## [Task brief]
Lines that include the string "ellipse" are the ones to copy from the entries below.

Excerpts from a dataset
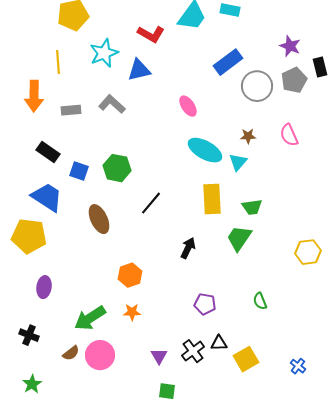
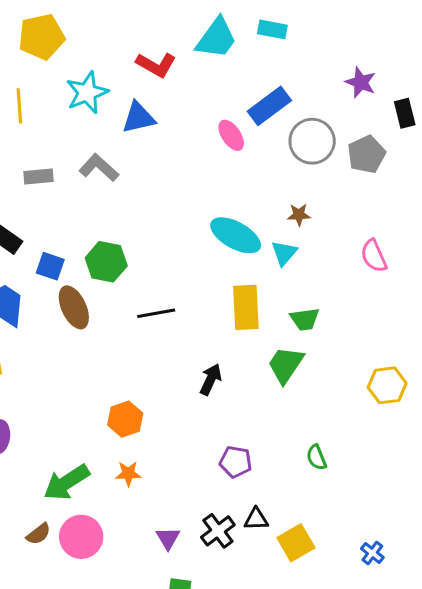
gray pentagon: (294, 80) -> (366, 154), moved
pink ellipse: (188, 106) -> (231, 135), moved
pink semicircle: (289, 135) -> (374, 256), moved
black line: (151, 203) -> (156, 313), turned 40
brown ellipse: (99, 219) -> (74, 307), moved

## [Task output]
pink ellipse: (188, 106) -> (231, 135), moved
brown ellipse: (99, 219) -> (74, 307), moved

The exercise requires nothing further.